Top of Provided information

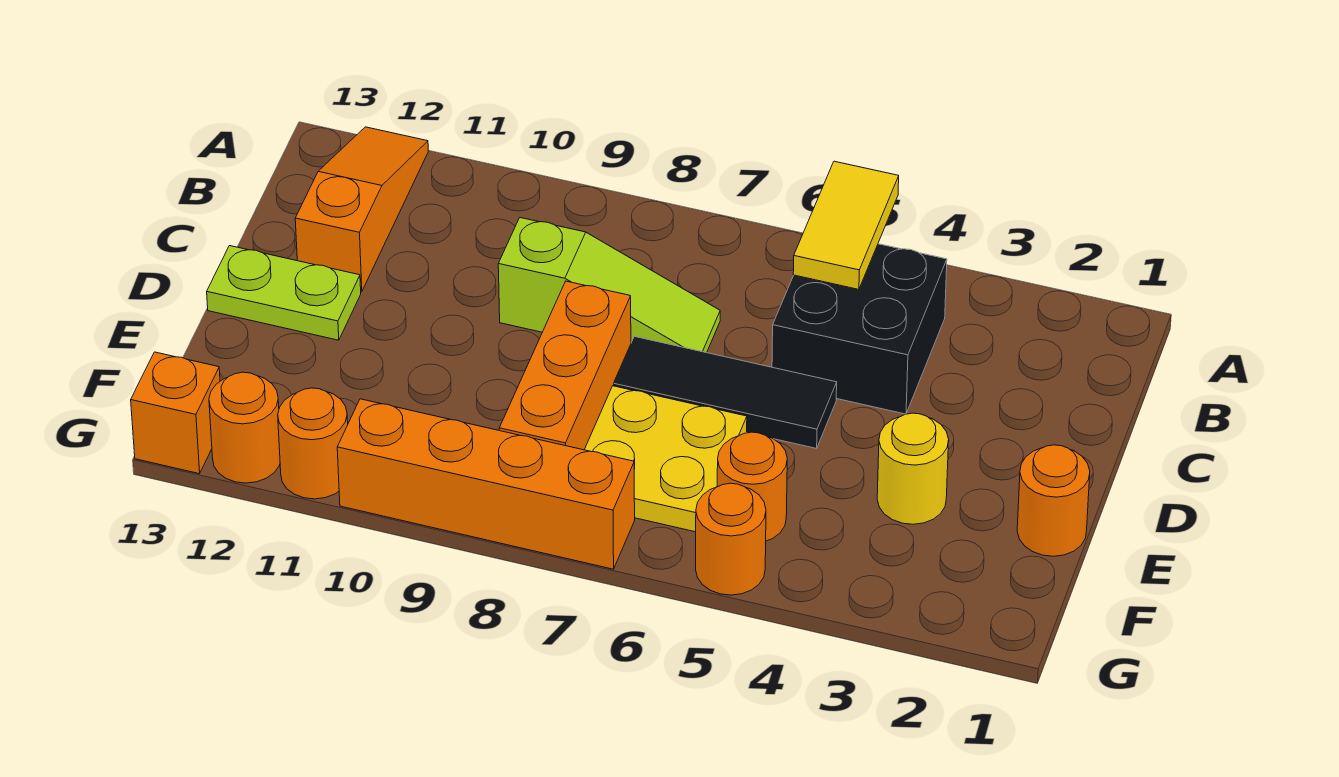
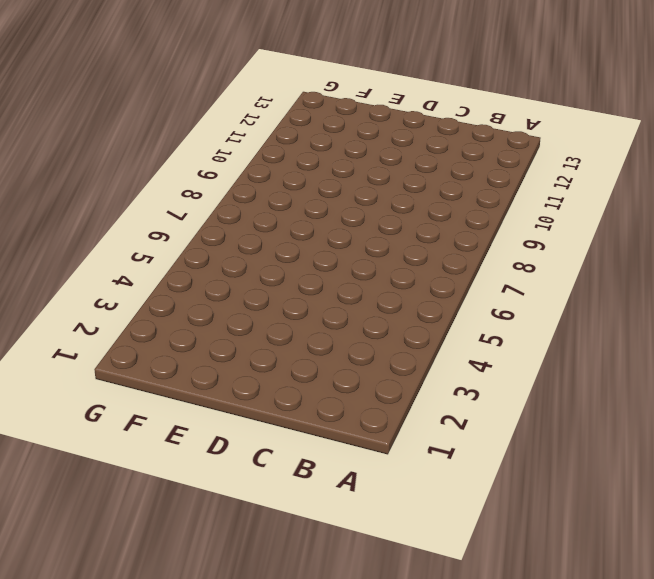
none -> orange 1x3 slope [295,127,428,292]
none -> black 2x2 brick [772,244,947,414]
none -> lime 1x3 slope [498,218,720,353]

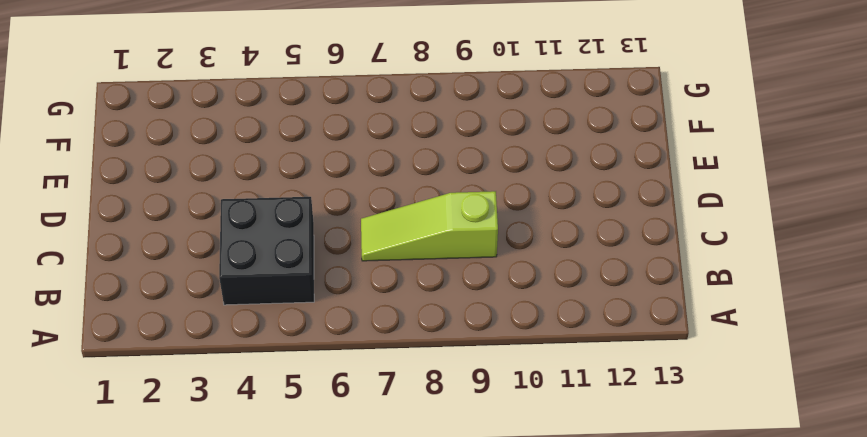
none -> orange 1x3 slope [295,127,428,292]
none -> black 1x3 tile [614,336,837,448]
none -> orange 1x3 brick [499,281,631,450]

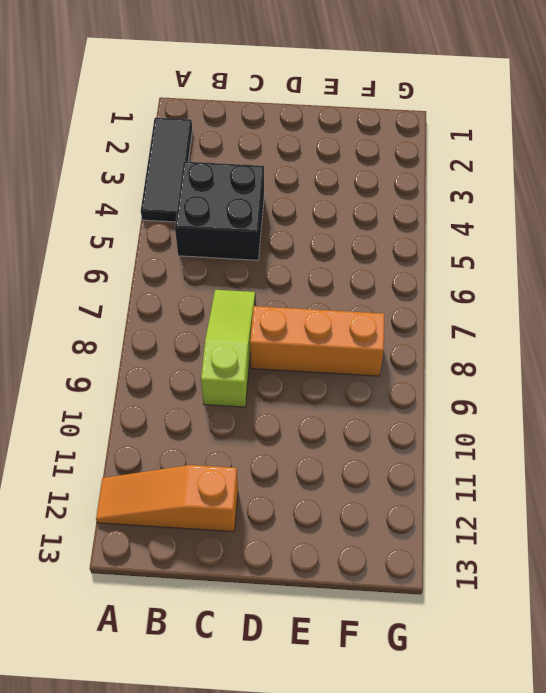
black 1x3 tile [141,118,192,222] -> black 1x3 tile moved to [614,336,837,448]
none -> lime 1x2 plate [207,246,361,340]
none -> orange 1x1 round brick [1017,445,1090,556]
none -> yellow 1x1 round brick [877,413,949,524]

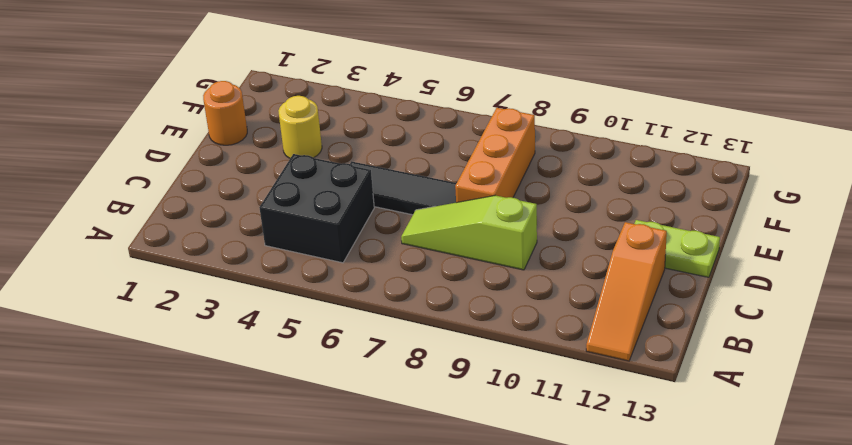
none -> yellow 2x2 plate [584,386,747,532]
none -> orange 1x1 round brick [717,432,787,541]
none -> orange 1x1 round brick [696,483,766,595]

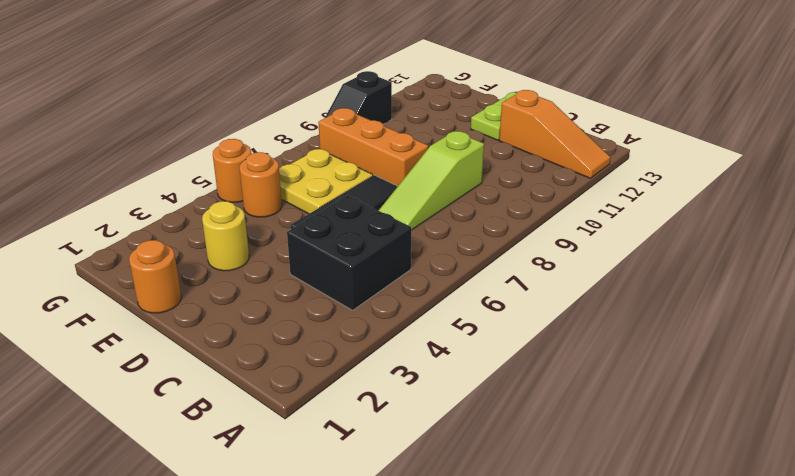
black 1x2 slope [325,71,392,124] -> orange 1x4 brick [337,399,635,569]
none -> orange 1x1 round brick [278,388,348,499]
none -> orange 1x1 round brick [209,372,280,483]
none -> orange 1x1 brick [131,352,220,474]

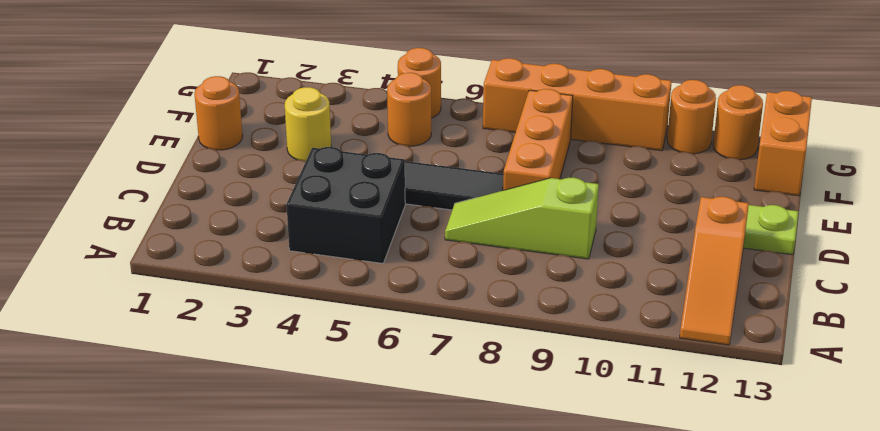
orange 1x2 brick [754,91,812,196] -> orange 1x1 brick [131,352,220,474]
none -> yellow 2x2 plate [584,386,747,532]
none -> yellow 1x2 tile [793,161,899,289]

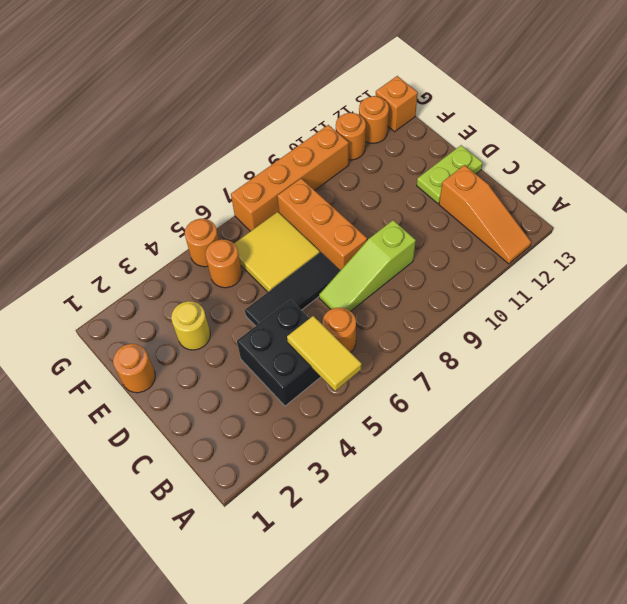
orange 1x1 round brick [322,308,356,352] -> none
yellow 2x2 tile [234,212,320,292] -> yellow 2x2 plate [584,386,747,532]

Bottom of Provided information

**Task details**. What number of lines in the listing above hold the string "yellow"? Give that number and nothing else.

**The answer**. 5